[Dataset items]
------------------------------

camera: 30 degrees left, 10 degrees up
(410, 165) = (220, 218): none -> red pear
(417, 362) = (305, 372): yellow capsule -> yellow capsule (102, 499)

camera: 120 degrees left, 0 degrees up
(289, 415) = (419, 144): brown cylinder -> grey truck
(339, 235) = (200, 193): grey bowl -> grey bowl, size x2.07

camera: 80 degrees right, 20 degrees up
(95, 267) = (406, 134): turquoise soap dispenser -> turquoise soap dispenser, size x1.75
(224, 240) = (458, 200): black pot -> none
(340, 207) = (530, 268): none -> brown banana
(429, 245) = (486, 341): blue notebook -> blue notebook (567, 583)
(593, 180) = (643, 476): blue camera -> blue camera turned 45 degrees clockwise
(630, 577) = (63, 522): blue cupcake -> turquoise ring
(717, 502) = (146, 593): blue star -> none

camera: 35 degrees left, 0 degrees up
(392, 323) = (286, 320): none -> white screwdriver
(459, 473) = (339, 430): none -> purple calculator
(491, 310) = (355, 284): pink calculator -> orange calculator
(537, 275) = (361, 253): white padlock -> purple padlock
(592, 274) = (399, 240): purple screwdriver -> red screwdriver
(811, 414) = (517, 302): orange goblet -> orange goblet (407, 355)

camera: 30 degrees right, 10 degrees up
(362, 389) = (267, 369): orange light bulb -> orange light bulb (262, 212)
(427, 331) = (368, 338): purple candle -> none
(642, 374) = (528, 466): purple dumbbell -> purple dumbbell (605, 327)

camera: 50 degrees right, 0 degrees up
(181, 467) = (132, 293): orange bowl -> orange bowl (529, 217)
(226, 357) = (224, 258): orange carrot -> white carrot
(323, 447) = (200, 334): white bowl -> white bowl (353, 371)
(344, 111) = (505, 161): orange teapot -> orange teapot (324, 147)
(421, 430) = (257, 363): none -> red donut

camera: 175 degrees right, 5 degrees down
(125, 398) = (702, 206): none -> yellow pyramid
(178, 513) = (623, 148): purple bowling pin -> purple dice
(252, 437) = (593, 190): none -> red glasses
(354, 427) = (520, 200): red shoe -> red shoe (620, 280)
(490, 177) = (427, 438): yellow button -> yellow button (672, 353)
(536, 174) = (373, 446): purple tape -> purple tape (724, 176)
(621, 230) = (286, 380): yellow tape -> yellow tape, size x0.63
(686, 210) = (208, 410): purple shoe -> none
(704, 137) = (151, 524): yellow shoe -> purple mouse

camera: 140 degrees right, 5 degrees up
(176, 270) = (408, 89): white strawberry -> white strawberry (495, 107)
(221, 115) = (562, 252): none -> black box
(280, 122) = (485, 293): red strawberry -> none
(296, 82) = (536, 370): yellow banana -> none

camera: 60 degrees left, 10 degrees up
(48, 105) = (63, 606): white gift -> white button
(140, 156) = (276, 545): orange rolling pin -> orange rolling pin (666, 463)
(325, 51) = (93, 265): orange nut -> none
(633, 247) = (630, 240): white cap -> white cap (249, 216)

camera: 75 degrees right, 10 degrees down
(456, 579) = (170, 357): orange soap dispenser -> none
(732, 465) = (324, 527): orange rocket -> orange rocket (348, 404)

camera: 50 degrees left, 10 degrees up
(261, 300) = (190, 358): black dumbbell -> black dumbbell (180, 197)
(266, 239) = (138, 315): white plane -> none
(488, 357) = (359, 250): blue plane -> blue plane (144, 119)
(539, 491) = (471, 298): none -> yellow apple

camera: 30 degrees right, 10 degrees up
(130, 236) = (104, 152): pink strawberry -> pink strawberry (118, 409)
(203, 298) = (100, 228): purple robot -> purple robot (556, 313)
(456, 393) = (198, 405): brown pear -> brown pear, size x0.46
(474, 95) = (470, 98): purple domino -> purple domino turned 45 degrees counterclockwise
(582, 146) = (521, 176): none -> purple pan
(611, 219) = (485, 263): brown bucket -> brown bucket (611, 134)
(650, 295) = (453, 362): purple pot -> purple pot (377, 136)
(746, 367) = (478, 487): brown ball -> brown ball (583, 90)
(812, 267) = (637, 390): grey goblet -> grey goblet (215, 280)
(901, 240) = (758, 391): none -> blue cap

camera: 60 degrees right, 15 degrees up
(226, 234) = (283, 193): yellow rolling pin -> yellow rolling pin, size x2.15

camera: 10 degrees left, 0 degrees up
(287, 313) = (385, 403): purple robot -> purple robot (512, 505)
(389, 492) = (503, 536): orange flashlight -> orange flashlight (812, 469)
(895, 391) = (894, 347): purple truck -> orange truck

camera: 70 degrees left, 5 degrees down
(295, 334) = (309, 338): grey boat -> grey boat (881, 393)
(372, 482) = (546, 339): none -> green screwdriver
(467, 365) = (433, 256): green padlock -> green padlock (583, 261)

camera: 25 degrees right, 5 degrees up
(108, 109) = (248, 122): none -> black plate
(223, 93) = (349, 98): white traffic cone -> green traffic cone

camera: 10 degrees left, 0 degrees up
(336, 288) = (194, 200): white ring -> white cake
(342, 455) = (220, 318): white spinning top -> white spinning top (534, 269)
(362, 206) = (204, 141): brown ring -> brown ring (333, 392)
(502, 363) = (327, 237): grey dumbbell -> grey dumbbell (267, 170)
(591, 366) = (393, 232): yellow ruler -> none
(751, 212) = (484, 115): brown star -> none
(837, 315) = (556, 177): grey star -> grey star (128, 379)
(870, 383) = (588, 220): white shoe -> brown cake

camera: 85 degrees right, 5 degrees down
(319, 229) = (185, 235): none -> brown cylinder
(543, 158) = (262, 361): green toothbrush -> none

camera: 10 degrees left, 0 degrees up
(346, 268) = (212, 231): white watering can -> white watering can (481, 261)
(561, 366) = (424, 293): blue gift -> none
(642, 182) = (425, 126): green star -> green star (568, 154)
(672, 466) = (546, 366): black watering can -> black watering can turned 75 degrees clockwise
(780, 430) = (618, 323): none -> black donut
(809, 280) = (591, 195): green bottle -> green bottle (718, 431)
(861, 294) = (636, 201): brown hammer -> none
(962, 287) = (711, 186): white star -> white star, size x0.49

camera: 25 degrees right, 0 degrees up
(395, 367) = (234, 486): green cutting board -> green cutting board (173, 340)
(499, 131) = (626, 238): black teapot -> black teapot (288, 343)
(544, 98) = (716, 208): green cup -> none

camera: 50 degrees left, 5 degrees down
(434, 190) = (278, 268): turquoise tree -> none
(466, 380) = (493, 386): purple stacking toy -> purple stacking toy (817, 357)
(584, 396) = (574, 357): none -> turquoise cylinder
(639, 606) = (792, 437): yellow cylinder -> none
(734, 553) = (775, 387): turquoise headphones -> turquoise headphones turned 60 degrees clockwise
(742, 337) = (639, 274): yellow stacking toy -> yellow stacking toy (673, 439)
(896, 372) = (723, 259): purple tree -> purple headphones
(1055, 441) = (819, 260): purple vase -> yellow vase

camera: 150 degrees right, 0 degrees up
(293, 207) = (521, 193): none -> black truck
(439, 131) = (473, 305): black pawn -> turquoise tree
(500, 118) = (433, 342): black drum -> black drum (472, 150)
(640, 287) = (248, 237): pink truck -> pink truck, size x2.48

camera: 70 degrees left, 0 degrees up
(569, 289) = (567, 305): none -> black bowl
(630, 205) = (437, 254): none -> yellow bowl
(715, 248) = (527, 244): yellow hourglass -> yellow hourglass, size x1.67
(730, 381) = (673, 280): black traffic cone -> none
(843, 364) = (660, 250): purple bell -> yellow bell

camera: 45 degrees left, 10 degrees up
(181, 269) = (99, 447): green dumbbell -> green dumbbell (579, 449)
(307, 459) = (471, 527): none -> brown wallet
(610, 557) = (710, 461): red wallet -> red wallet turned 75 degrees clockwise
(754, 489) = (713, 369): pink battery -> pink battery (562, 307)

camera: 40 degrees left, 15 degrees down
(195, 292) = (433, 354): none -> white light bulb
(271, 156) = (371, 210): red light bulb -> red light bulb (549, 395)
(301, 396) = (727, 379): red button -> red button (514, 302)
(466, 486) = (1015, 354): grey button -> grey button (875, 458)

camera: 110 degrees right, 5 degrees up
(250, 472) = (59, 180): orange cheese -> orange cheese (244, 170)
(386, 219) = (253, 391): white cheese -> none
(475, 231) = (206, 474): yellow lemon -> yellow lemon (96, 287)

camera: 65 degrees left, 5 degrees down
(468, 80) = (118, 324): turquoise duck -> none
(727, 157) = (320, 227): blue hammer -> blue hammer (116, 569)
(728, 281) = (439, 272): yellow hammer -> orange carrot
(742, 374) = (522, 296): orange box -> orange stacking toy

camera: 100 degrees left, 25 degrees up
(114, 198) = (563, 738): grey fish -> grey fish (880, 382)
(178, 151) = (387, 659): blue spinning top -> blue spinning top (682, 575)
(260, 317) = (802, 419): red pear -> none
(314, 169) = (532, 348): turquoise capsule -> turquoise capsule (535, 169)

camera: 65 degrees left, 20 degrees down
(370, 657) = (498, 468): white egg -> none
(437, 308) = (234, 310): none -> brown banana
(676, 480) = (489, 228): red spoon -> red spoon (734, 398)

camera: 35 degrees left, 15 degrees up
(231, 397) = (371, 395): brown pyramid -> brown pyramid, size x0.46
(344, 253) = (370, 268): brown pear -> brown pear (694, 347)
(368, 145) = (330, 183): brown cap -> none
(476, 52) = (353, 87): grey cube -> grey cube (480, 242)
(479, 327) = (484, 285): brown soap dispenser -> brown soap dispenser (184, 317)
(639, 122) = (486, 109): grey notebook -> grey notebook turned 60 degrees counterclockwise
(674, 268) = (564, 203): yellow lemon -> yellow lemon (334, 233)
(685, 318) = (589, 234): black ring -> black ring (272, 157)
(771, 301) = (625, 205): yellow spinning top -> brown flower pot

------------------------------

▶ Work instruction: From the records above, transcribe exactly the run of lines that opens with the line holding "(561, 366) = (424, 293): blue gift -> none" and closes with the line holding "(742, 337) = (639, 274): yellow", both included.

▶ Output for this task:
(561, 366) = (424, 293): blue gift -> none
(642, 182) = (425, 126): green star -> green star (568, 154)
(672, 466) = (546, 366): black watering can -> black watering can turned 75 degrees clockwise
(780, 430) = (618, 323): none -> black donut
(809, 280) = (591, 195): green bottle -> green bottle (718, 431)
(861, 294) = (636, 201): brown hammer -> none
(962, 287) = (711, 186): white star -> white star, size x0.49

camera: 25 degrees right, 0 degrees up
(395, 367) = (234, 486): green cutting board -> green cutting board (173, 340)
(499, 131) = (626, 238): black teapot -> black teapot (288, 343)
(544, 98) = (716, 208): green cup -> none

camera: 50 degrees left, 5 degrees down
(434, 190) = (278, 268): turquoise tree -> none
(466, 380) = (493, 386): purple stacking toy -> purple stacking toy (817, 357)
(584, 396) = (574, 357): none -> turquoise cylinder
(639, 606) = (792, 437): yellow cylinder -> none
(734, 553) = (775, 387): turquoise headphones -> turquoise headphones turned 60 degrees clockwise
(742, 337) = (639, 274): yellow stacking toy -> yellow stacking toy (673, 439)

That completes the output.